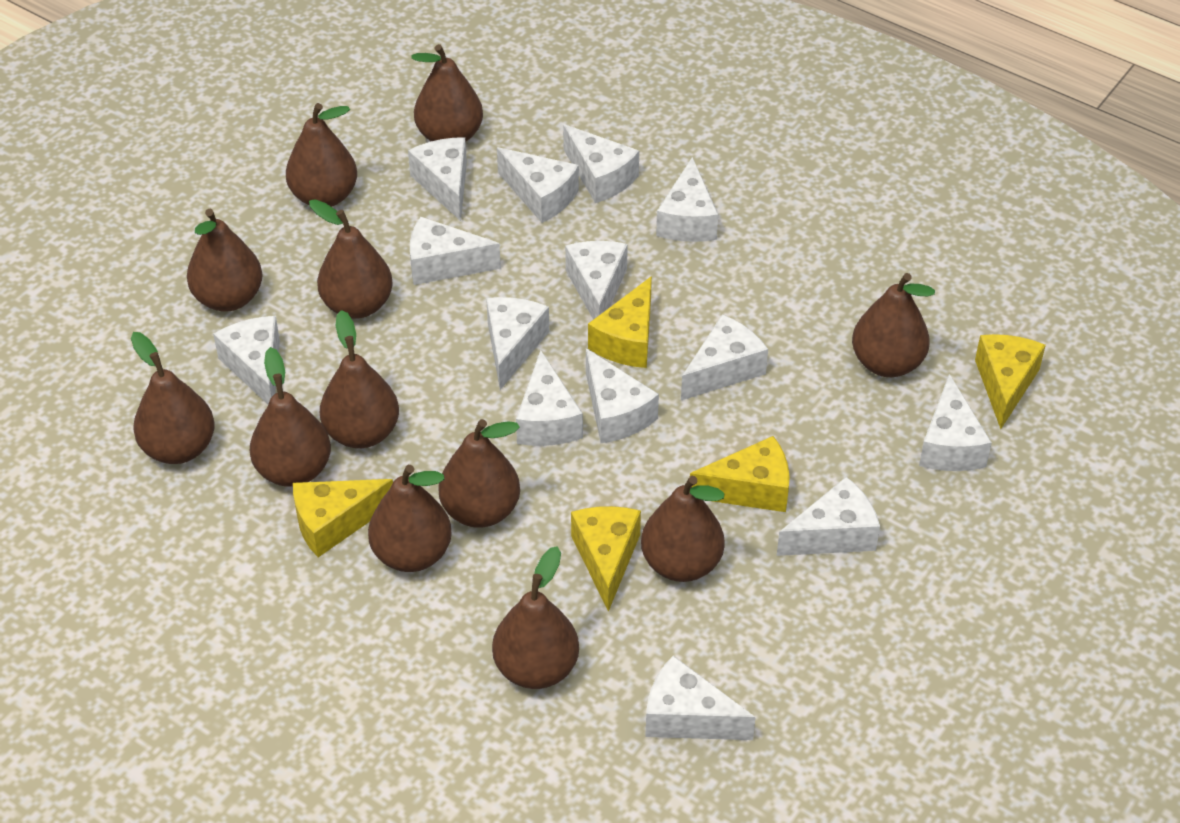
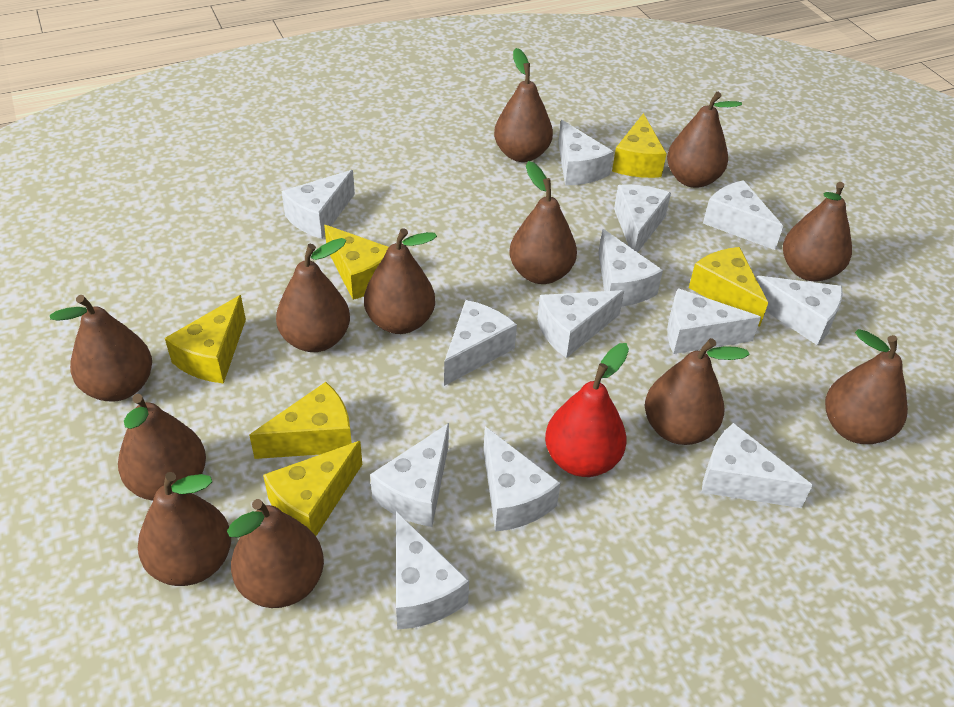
red pear: 0 -> 1
white cheese: 14 -> 13
yellow cheese: 5 -> 6

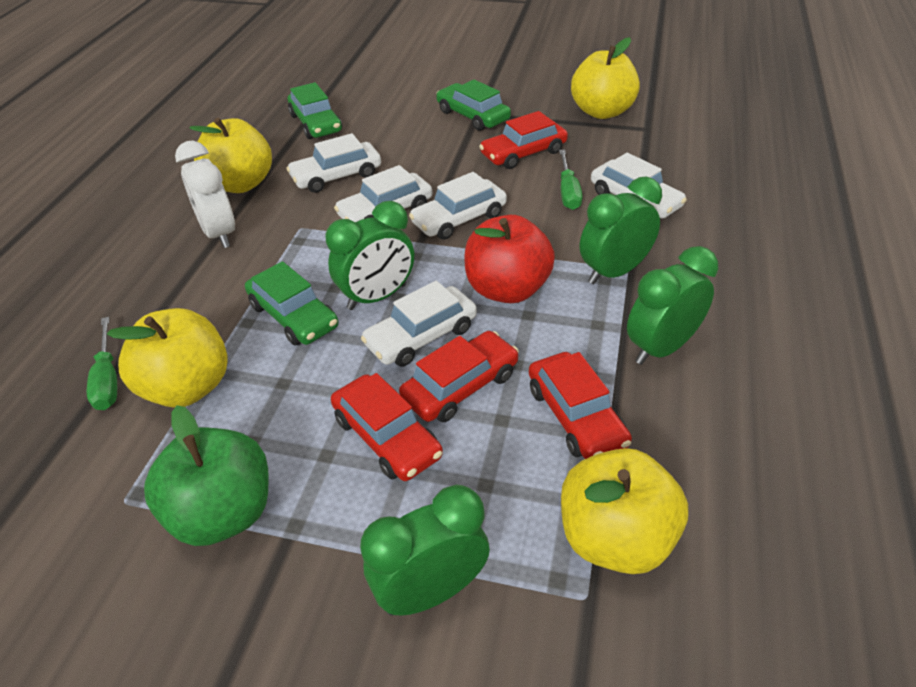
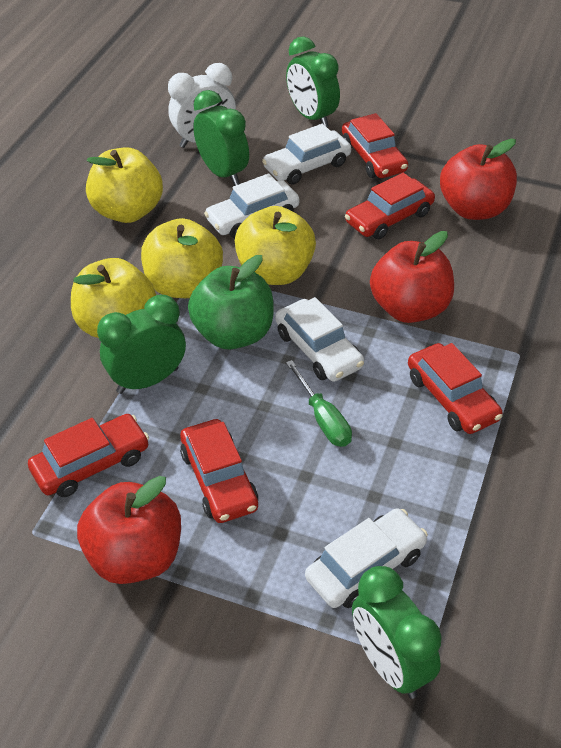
green car: 3 -> 0
green screwdriver: 2 -> 1
red apple: 1 -> 3
red car: 4 -> 5
white car: 5 -> 4

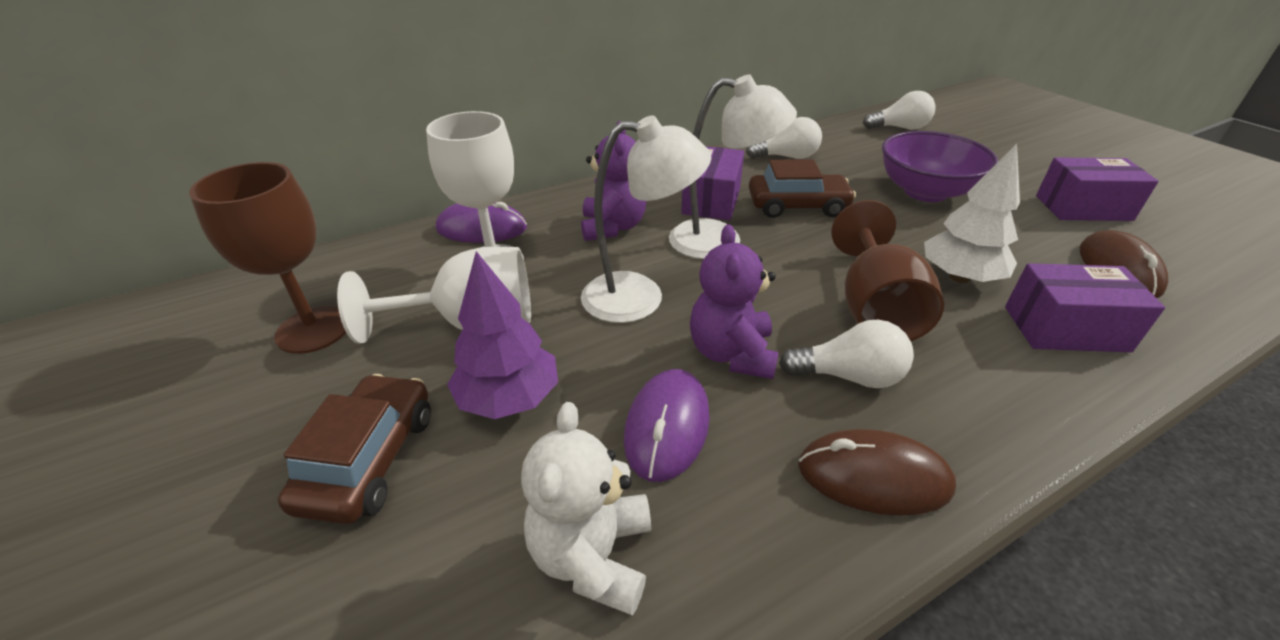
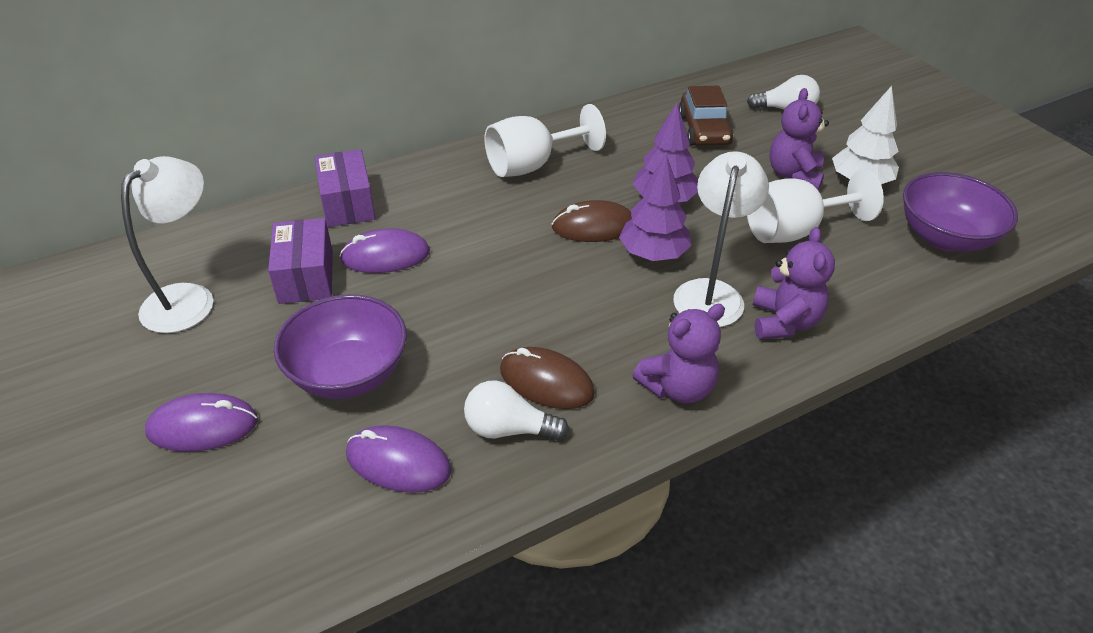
brown car: 2 -> 1
brown goblet: 2 -> 0
purple bowl: 1 -> 2
purple box: 3 -> 2
purple mouse: 2 -> 3
purple teddy bear: 2 -> 3
purple tree: 1 -> 2
white light bulb: 3 -> 2
white teddy bear: 1 -> 0

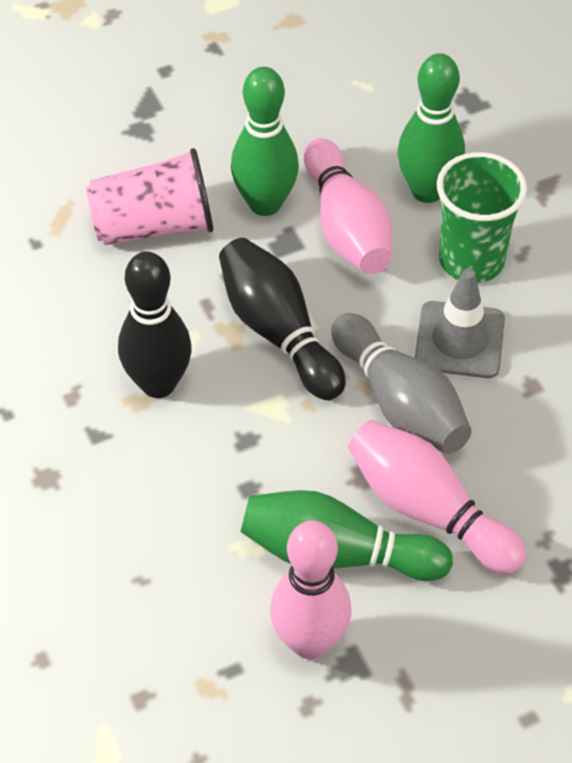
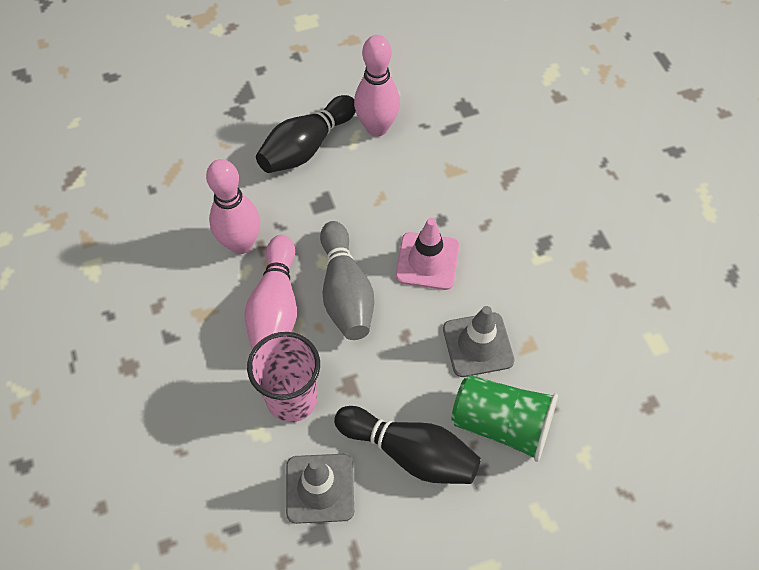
green bowling pin: 3 -> 0
grey traffic cone: 1 -> 2
pink traffic cone: 0 -> 1

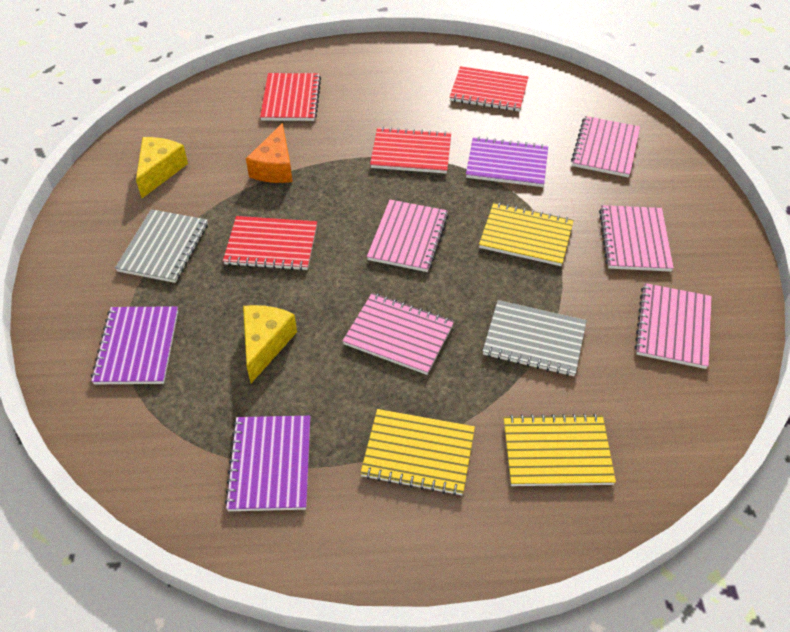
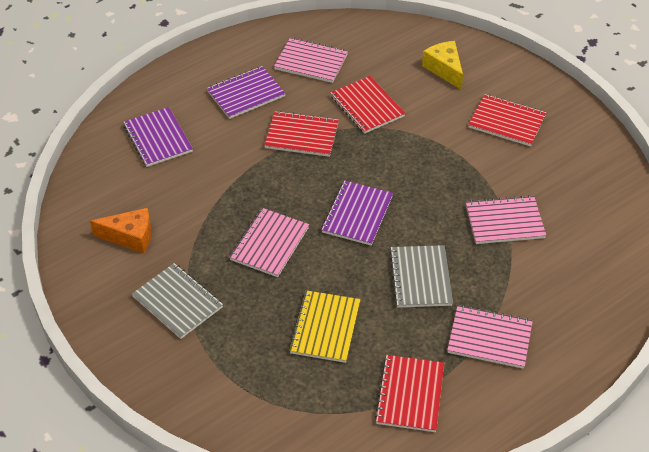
pink notebook: 5 -> 4
yellow cheese: 2 -> 1
yellow notebook: 3 -> 1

__________________________________________________

## WHAT YOU WILL DO
Everything in the listing should be copied exactly, apart from the images it holds.

## TASK RESPONSE
red pear: 0 -> 1
white cheese: 14 -> 13
yellow cheese: 5 -> 6

green car: 3 -> 0
green screwdriver: 2 -> 1
red apple: 1 -> 3
red car: 4 -> 5
white car: 5 -> 4

brown car: 2 -> 1
brown goblet: 2 -> 0
purple bowl: 1 -> 2
purple box: 3 -> 2
purple mouse: 2 -> 3
purple teddy bear: 2 -> 3
purple tree: 1 -> 2
white light bulb: 3 -> 2
white teddy bear: 1 -> 0

green bowling pin: 3 -> 0
grey traffic cone: 1 -> 2
pink traffic cone: 0 -> 1

pink notebook: 5 -> 4
yellow cheese: 2 -> 1
yellow notebook: 3 -> 1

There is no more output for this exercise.